**DATA EXTRACTS**
# # # #

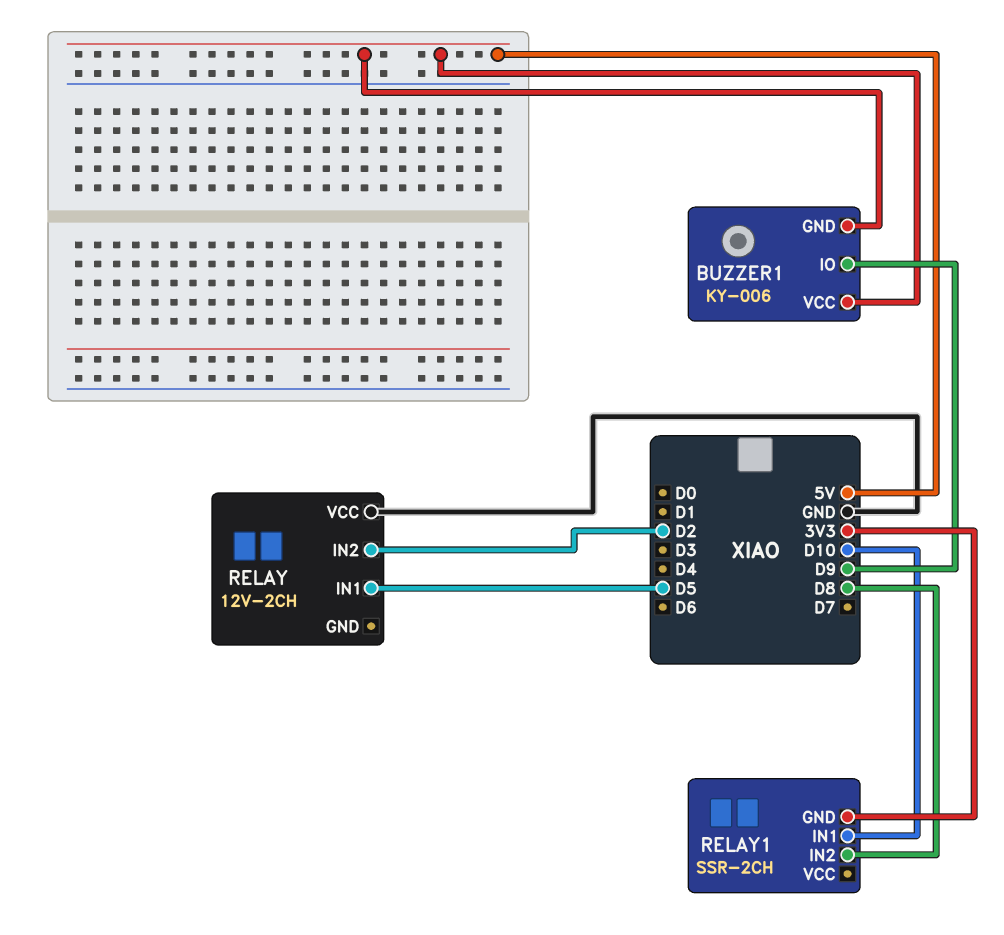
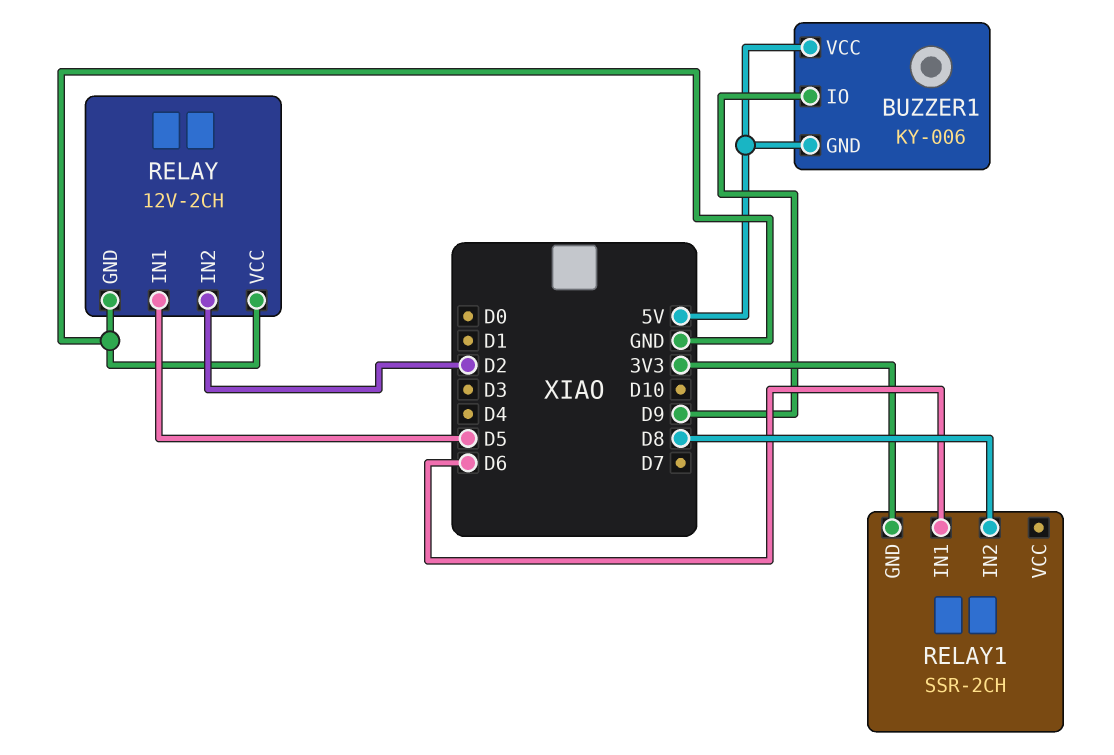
RELAY pin GND: none -> GND
RELAY1 pin IN1: D10 -> D6

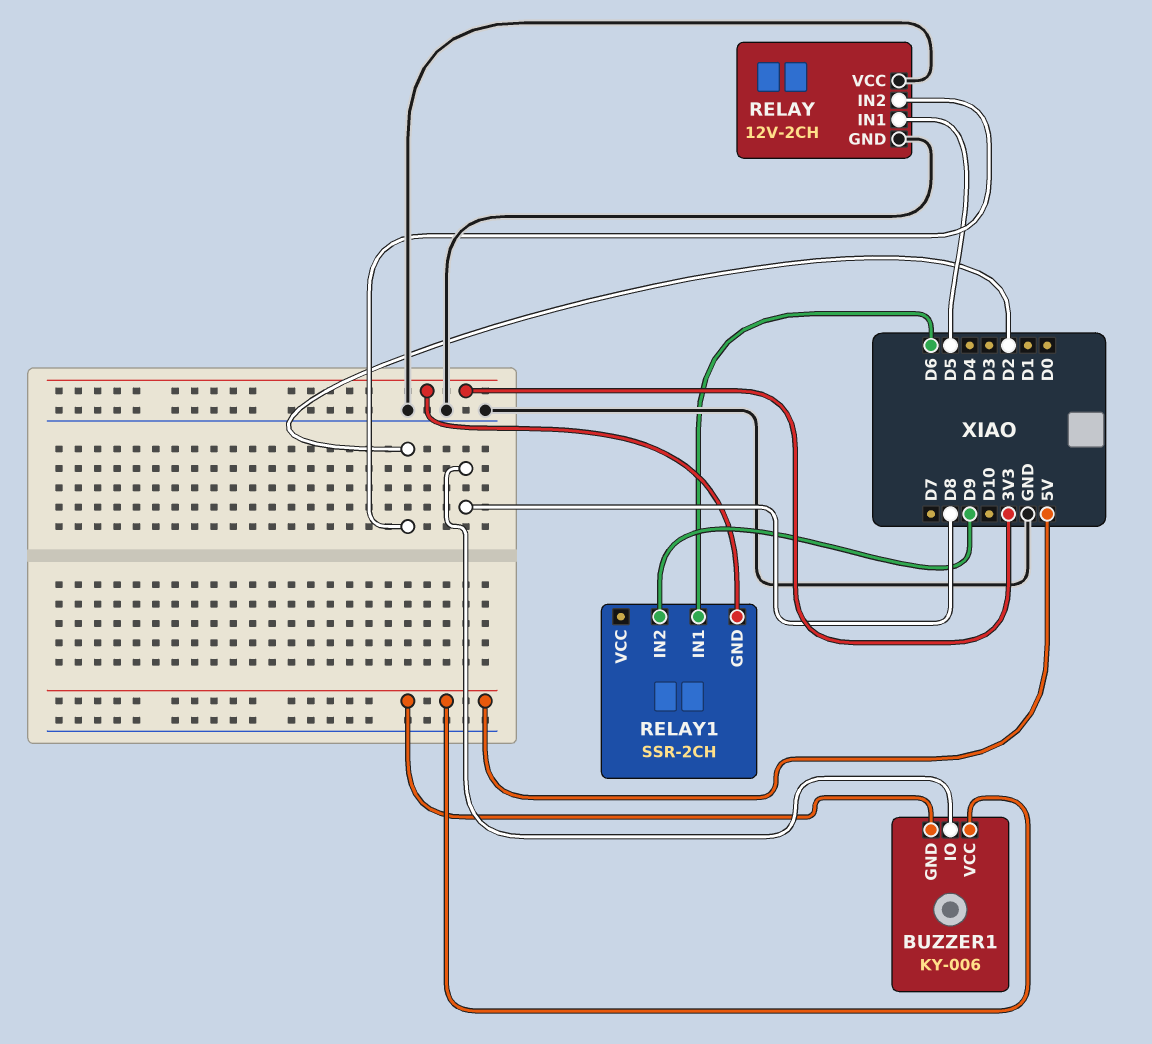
BUZZER1 pin IO: D9 -> D8
RELAY1 pin IN2: D8 -> D9

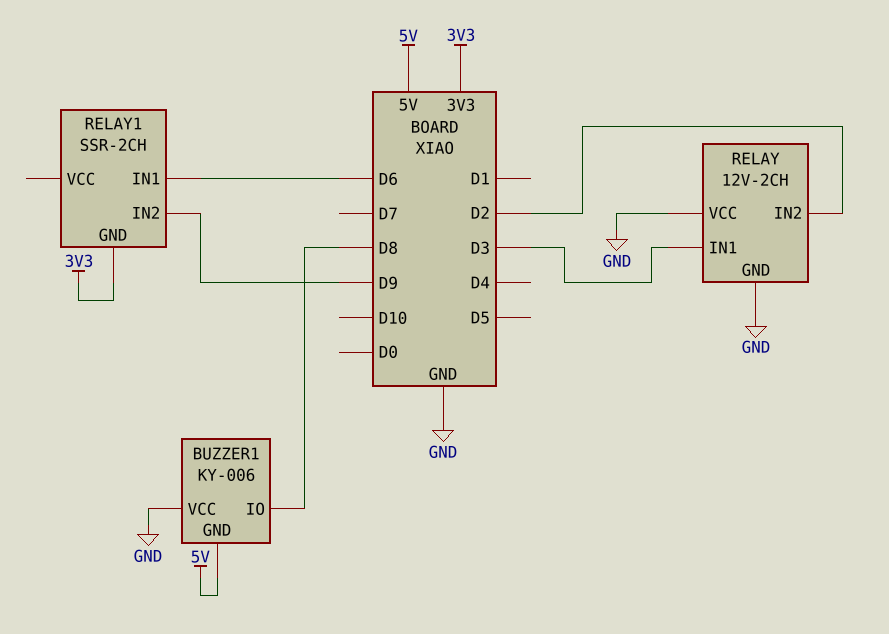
BUZZER1 pin VCC: 5V -> GND
RELAY pin IN1: D5 -> D3

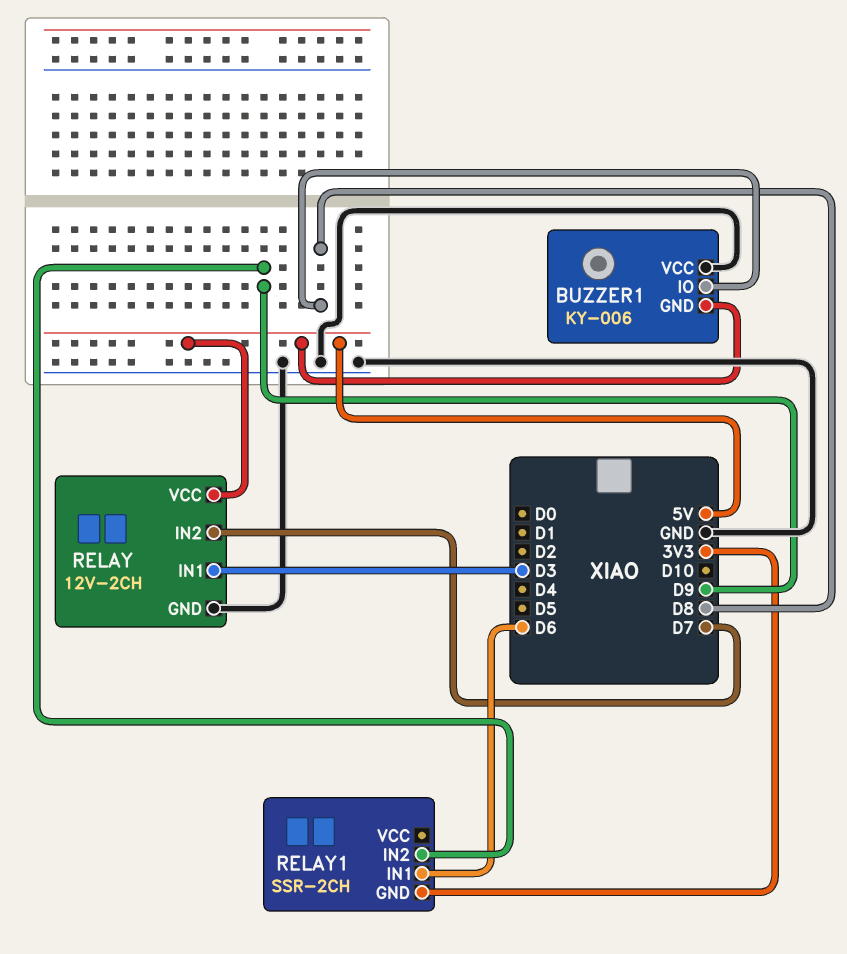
RELAY pin IN2: D2 -> D7
RELAY pin VCC: GND -> 5V

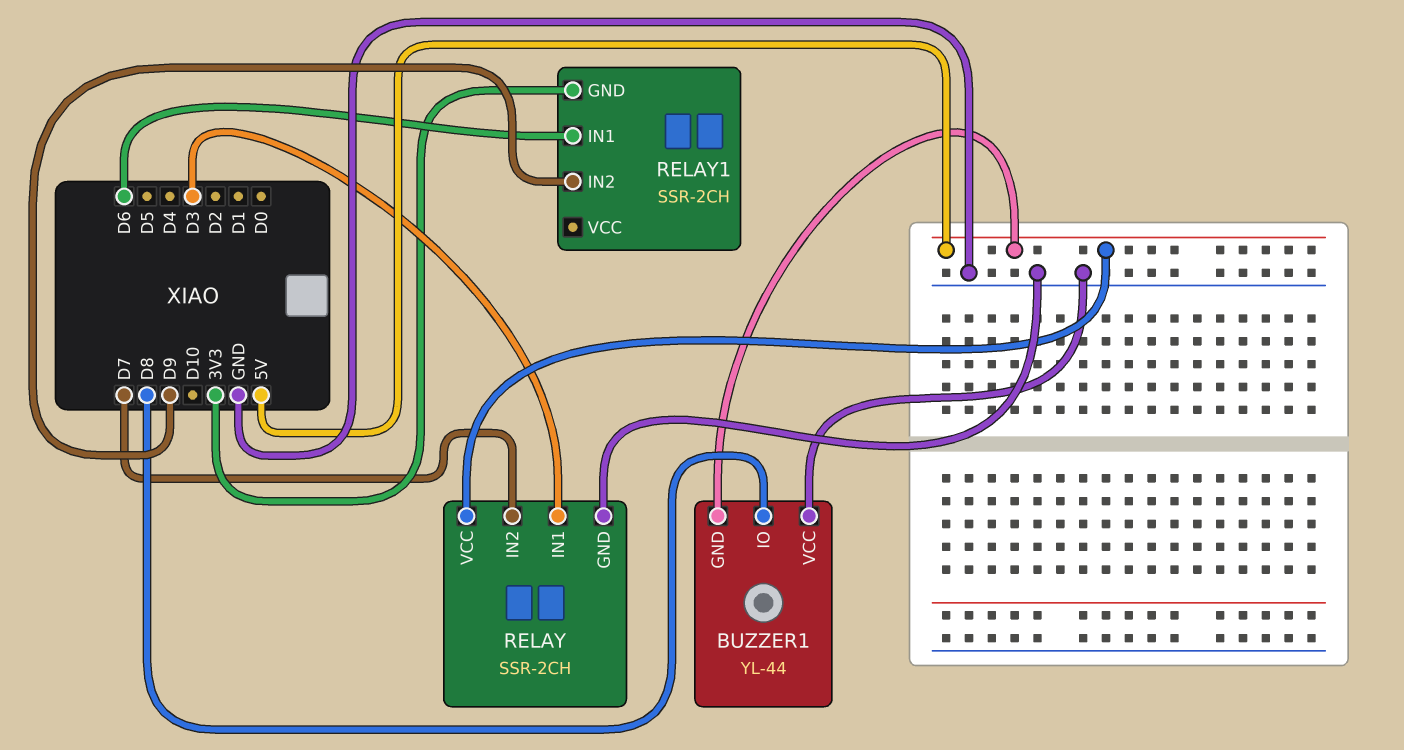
BUZZER1: KY-006 -> YL-44
RELAY: 12V-2CH -> SSR-2CH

# # # #

Skipping all pictures, set the listing down exactly as written.

RELAY pin GND: none -> GND
RELAY1 pin IN1: D10 -> D6

BUZZER1 pin IO: D9 -> D8
RELAY1 pin IN2: D8 -> D9

BUZZER1 pin VCC: 5V -> GND
RELAY pin IN1: D5 -> D3

RELAY pin IN2: D2 -> D7
RELAY pin VCC: GND -> 5V

BUZZER1: KY-006 -> YL-44
RELAY: 12V-2CH -> SSR-2CH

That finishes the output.